▶ **WHAT NEEDS TO BE DONE**
Your copy should match the entries below exactly, apart from the images.

▶ **SOURCE MATERIAL**
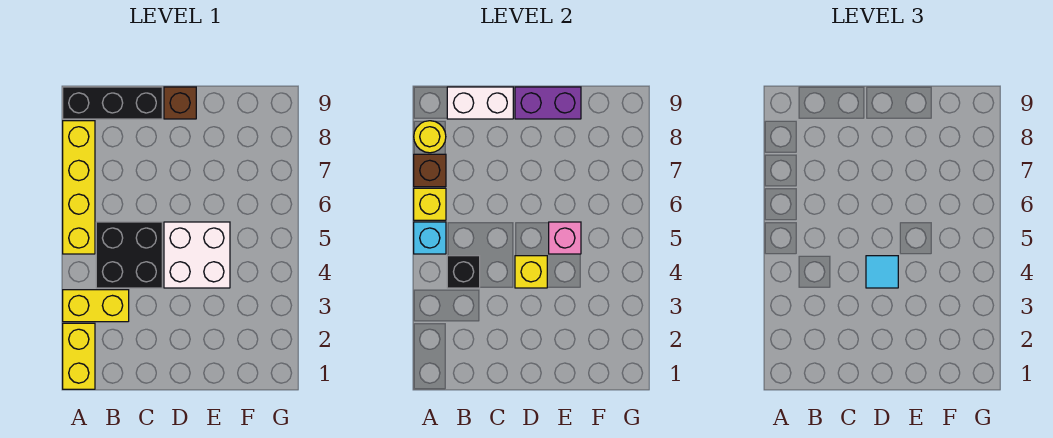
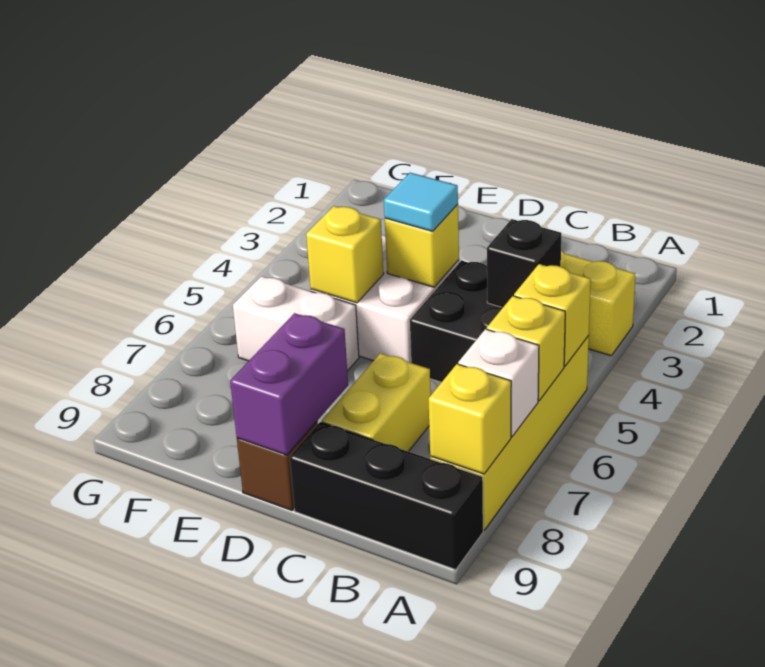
yellow brick A1:A2 level 1 -> yellow brick C7:C8 level 1
cyan brick A5 level 2 -> yellow brick A5 level 2
brown brick A7 level 2 -> white brick A7 level 2
yellow round brick A8 level 2 -> yellow brick A8 level 2
white brick B9:C9 level 2 -> white brick E6:F6 level 1
purple brick D9:E9 level 2 -> purple brick D8:D9 level 2
pink brick E5 level 2 -> yellow brick E5 level 2

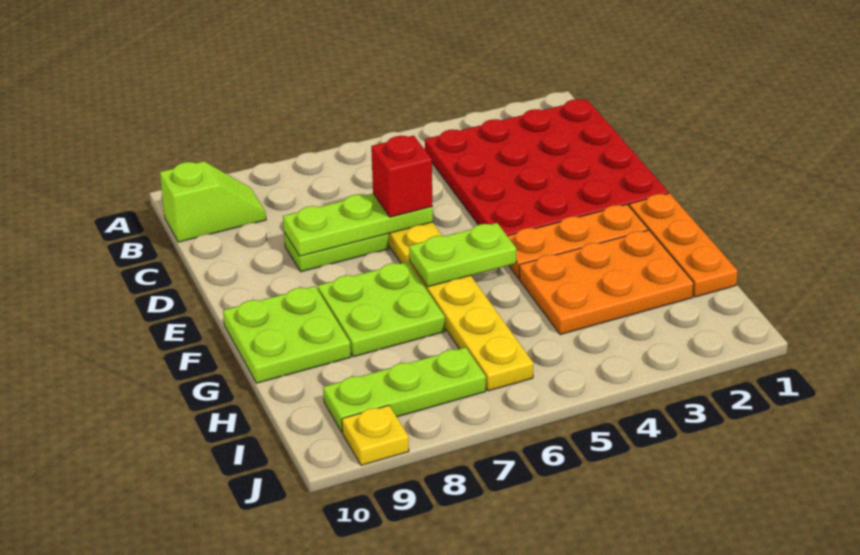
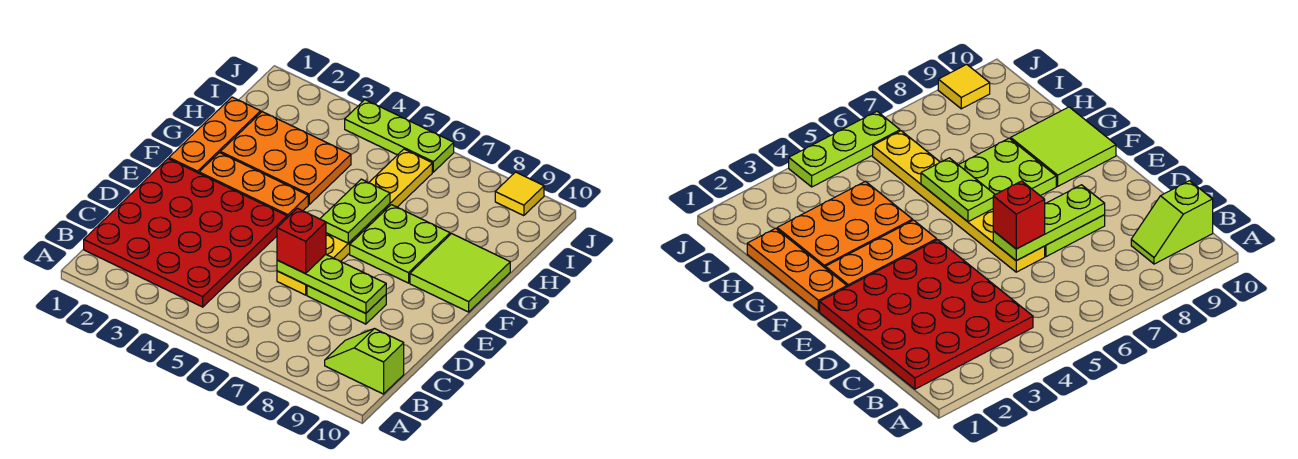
lime plate F5:F6 level 2 -> lime plate F6:G6 level 2
lime plate F9:G10 level 1 -> lime tile F9:G10 level 1
lime plate I7:I9 level 1 -> lime plate J4:J6 level 1
yellow plate J9 level 1 -> yellow tile J9 level 1

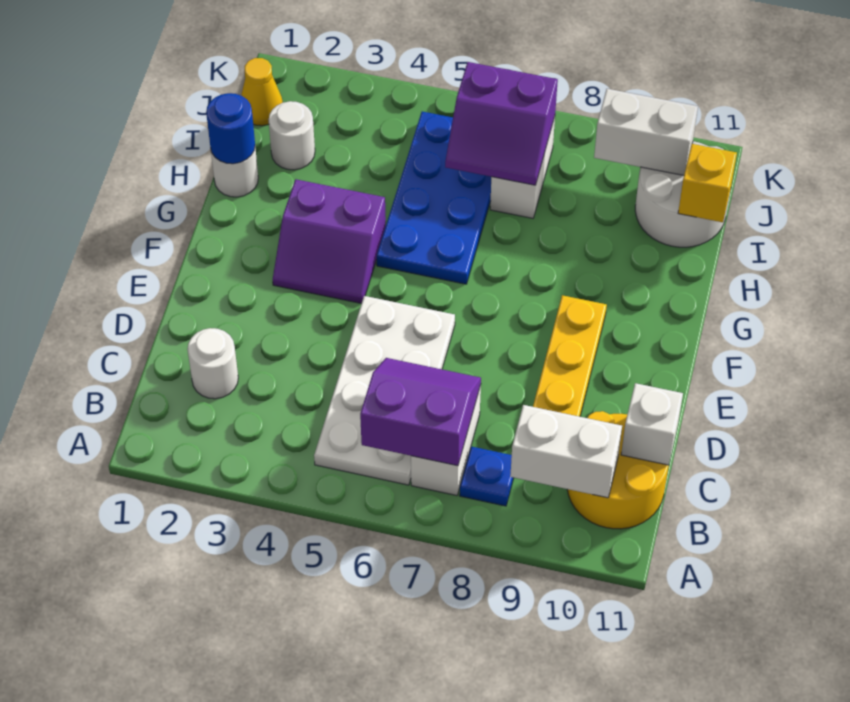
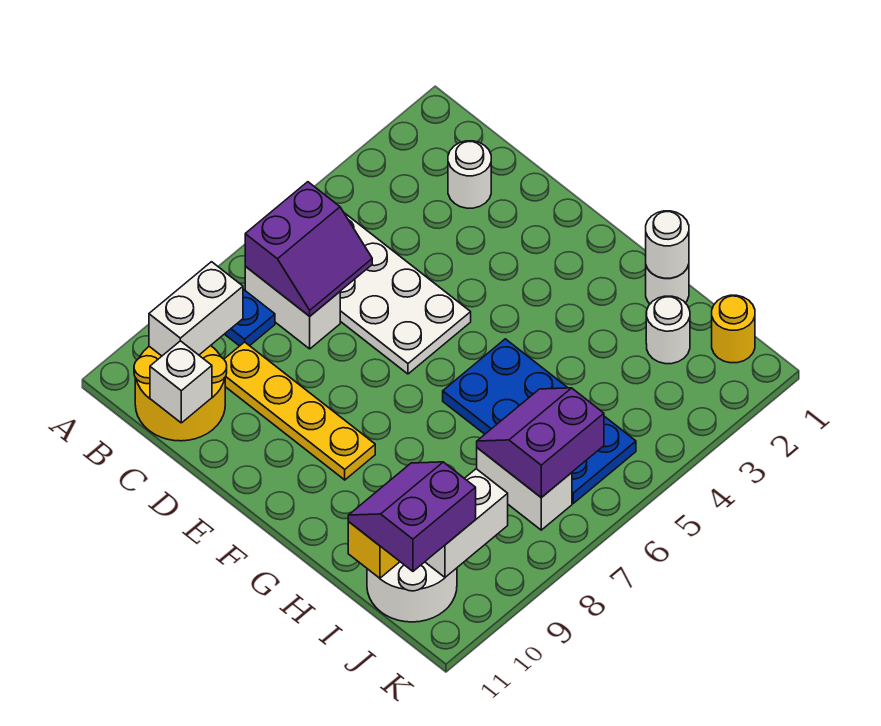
purple slope F3:G4 level 1 top G -> purple slope I10:J11 level 3 top J
blue round brick H1 level 2 -> white round brick H1 level 2
yellow cone J1 level 1 -> yellow round brick J1 level 1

▶ **EXERCISE SOLUTION**
yellow brick A1:A2 level 1 -> yellow brick C7:C8 level 1
cyan brick A5 level 2 -> yellow brick A5 level 2
brown brick A7 level 2 -> white brick A7 level 2
yellow round brick A8 level 2 -> yellow brick A8 level 2
white brick B9:C9 level 2 -> white brick E6:F6 level 1
purple brick D9:E9 level 2 -> purple brick D8:D9 level 2
pink brick E5 level 2 -> yellow brick E5 level 2

lime plate F5:F6 level 2 -> lime plate F6:G6 level 2
lime plate F9:G10 level 1 -> lime tile F9:G10 level 1
lime plate I7:I9 level 1 -> lime plate J4:J6 level 1
yellow plate J9 level 1 -> yellow tile J9 level 1

purple slope F3:G4 level 1 top G -> purple slope I10:J11 level 3 top J
blue round brick H1 level 2 -> white round brick H1 level 2
yellow cone J1 level 1 -> yellow round brick J1 level 1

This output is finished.